## WHAT IS BEING ASKED:
The answer must consist of each line below that contains the string "removed".

Entries taken from a collection:
◆ ◆ ◆ ◆

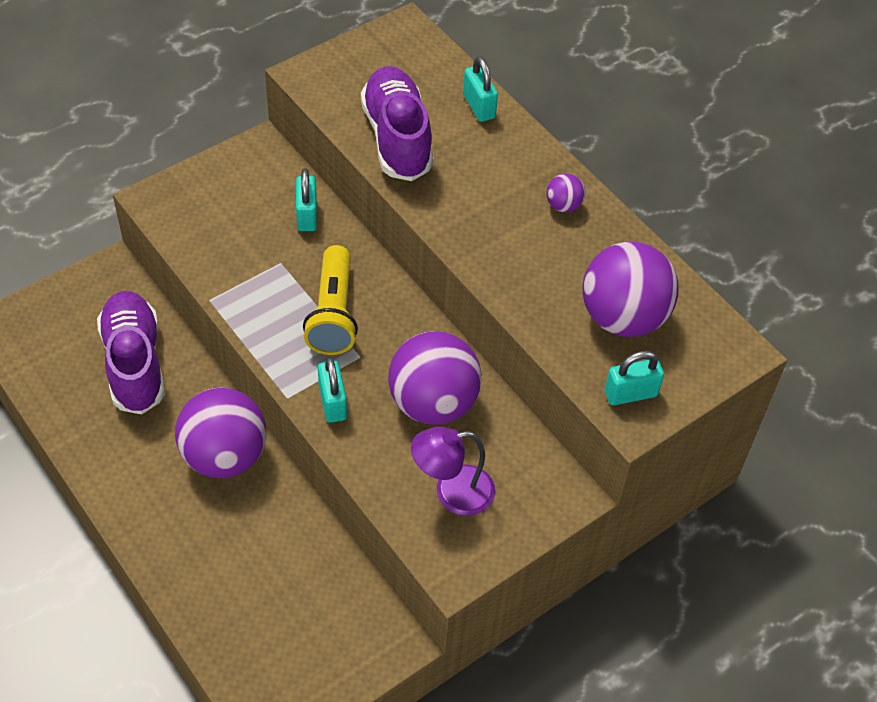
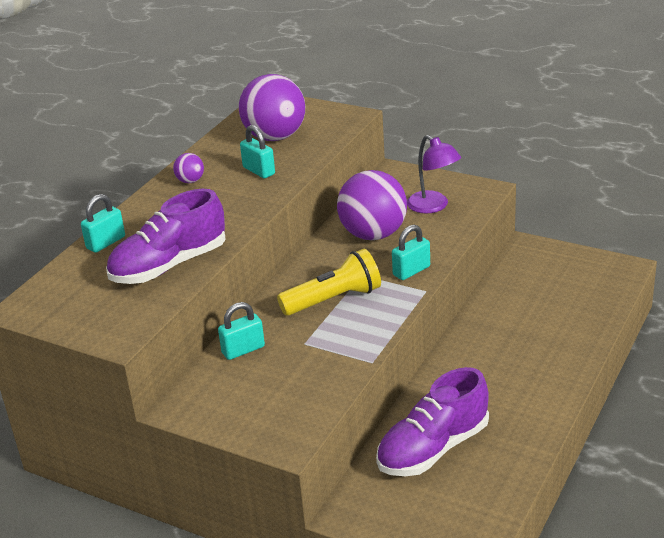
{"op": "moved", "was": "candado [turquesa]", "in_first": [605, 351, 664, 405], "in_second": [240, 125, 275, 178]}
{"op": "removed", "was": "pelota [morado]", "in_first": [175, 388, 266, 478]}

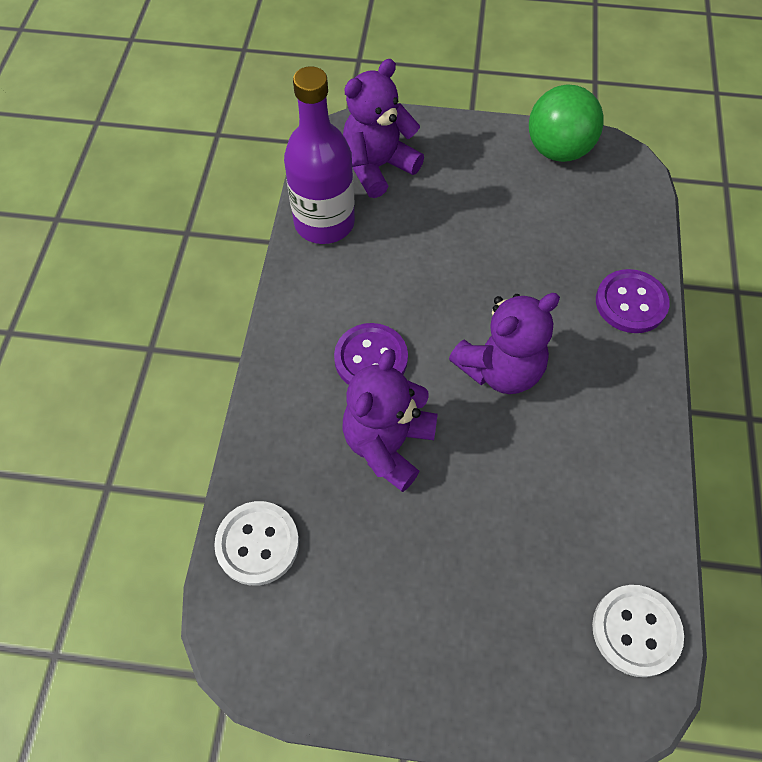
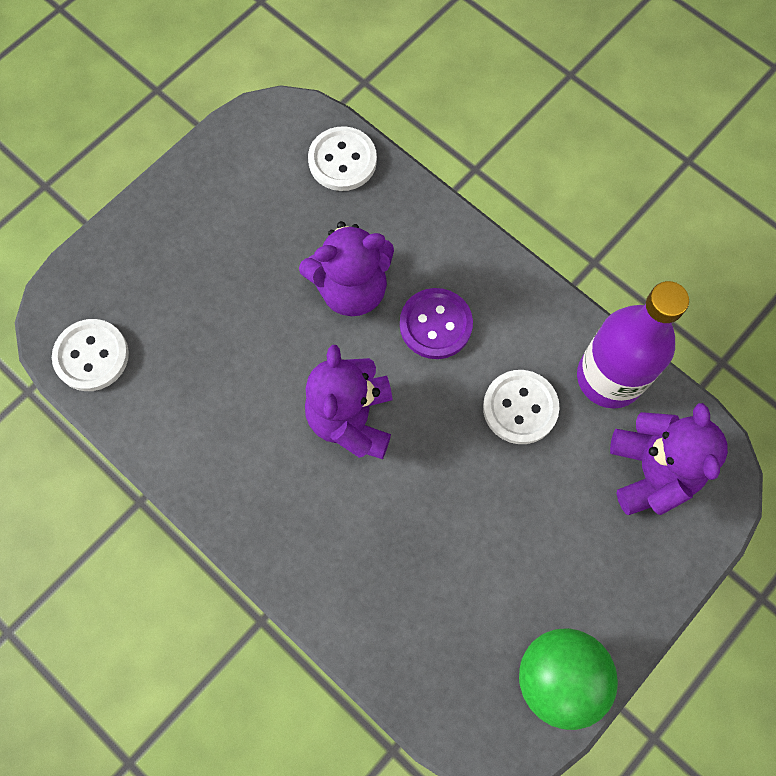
{"op": "removed", "was": "botón [morado]", "in_first": [596, 269, 670, 333]}
{"op": "turned", "was": "osito [morado]", "in_first": [343, 349, 438, 492], "in_second": [299, 221, 394, 316], "clockwise": 105}
{"op": "added", "now": "botón [blanco]", "in_second": [483, 370, 560, 444]}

◆ ◆ ◆ ◆

## RESPONSE:
{"op": "removed", "was": "pelota [morado]", "in_first": [175, 388, 266, 478]}
{"op": "removed", "was": "botón [morado]", "in_first": [596, 269, 670, 333]}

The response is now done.